=== Data listing ===
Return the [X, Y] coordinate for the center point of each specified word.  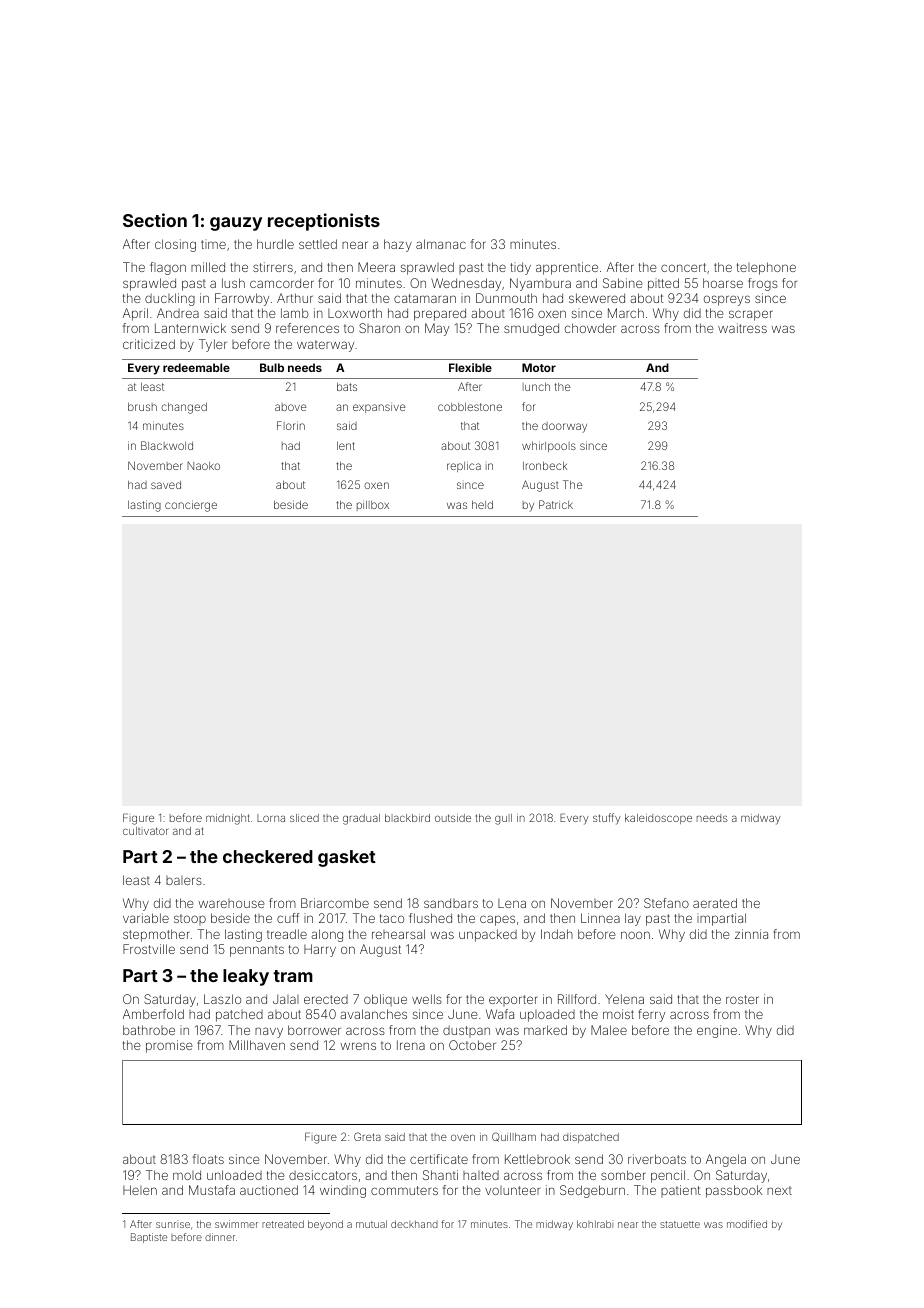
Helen [140, 1190]
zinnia [751, 934]
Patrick [556, 504]
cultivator [145, 831]
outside [453, 818]
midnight [228, 819]
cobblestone [470, 407]
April [135, 314]
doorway [564, 427]
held [482, 505]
===
Your goal ▸ Rewrite the rows above, replacing "center point" with "midpoint" and leaving everything else unchanged. Omit the pictures.

Response to the exercise ▸
Return the [X, Y] coordinate for the midpoint of each specified word.  
Helen [140, 1190]
zinnia [751, 934]
Patrick [556, 504]
cultivator [145, 831]
outside [453, 818]
midnight [228, 819]
cobblestone [470, 407]
April [135, 314]
doorway [564, 427]
held [482, 505]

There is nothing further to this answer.